List every line of the listing that contains the string "bass".

═══ Stored rows ═══

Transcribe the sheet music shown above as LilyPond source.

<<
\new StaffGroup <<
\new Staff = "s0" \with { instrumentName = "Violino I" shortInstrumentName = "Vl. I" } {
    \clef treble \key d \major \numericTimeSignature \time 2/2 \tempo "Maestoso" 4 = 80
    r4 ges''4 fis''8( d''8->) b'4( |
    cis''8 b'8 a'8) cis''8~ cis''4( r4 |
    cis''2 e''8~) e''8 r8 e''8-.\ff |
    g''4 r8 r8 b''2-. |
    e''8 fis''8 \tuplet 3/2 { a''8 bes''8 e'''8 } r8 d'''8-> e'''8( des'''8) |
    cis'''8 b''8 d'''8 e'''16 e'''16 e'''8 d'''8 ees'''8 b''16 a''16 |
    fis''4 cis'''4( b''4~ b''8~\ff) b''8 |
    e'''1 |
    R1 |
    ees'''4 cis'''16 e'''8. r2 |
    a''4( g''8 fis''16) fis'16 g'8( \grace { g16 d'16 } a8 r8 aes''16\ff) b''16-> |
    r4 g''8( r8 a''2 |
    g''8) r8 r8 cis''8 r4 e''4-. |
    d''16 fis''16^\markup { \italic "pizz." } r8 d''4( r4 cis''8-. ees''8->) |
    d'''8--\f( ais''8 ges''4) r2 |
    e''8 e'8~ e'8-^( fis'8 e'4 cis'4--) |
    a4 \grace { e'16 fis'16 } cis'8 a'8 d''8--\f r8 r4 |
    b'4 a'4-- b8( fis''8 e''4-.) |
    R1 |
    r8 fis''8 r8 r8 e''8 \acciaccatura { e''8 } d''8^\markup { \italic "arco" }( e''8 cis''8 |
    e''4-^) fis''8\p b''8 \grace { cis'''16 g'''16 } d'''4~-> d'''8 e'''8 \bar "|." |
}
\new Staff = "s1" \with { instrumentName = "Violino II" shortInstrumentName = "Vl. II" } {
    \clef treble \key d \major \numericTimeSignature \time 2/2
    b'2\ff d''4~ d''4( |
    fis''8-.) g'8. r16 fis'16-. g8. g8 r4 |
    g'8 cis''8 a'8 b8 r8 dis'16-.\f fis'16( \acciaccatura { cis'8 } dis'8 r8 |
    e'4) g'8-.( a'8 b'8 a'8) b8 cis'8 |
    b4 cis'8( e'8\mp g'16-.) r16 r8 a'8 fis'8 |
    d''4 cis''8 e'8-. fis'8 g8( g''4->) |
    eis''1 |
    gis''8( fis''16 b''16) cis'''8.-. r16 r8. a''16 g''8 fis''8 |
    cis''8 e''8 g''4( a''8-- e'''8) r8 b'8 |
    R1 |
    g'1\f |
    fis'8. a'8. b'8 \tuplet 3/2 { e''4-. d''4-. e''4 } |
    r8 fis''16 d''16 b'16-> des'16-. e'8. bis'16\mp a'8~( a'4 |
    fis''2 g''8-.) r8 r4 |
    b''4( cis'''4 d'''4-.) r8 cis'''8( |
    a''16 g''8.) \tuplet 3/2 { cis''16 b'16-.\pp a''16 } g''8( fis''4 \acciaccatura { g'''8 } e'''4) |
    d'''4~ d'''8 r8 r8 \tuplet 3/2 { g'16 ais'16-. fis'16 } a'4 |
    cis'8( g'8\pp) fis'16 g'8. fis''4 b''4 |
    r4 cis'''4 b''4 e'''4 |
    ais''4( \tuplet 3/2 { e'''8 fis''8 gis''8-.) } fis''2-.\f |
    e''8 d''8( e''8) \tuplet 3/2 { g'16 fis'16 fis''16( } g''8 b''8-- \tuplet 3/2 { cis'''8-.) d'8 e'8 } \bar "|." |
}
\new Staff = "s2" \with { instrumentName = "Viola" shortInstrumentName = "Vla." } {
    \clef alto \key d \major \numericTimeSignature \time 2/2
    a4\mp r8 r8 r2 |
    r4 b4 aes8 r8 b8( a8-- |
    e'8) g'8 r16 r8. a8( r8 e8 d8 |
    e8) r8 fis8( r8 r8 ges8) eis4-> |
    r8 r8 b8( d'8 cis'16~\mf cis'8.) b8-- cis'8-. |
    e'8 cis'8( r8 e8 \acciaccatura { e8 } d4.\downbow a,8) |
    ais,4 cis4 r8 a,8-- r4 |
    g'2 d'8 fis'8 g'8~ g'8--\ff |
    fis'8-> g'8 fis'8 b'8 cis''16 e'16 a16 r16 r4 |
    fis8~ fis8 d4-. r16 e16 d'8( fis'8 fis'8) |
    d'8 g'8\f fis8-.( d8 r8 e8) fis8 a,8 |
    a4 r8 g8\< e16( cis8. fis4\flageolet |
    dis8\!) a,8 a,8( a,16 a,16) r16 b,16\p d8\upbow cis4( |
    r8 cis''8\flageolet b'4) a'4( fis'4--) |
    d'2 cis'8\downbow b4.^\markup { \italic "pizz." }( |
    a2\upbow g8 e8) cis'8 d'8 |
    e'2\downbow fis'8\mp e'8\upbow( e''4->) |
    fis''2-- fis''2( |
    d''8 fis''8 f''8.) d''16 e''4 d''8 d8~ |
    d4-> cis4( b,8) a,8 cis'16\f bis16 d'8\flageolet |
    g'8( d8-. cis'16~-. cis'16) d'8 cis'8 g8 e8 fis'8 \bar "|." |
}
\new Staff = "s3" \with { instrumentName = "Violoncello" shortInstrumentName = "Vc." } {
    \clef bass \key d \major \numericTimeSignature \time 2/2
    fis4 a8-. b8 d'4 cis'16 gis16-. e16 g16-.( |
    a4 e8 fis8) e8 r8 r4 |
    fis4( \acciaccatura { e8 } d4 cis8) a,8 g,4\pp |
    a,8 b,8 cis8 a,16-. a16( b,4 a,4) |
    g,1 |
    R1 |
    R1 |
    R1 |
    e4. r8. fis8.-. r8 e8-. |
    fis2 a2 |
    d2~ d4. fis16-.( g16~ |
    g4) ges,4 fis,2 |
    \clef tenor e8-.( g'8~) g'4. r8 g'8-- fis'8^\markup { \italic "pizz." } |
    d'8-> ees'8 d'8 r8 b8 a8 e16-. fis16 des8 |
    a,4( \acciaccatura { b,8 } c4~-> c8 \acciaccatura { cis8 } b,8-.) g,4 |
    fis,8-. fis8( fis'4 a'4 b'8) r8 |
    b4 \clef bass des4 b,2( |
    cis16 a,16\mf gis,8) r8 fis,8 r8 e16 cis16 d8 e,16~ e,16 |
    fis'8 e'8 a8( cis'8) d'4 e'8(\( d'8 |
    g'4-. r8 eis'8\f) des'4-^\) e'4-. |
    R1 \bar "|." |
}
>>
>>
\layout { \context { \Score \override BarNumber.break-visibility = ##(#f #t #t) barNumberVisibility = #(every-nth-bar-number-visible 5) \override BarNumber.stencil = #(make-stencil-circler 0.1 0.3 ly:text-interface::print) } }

═══

The response -
    \clef bass \key d \major \numericTimeSignature \time 2/2
    b4 \clef bass des4 b,2( |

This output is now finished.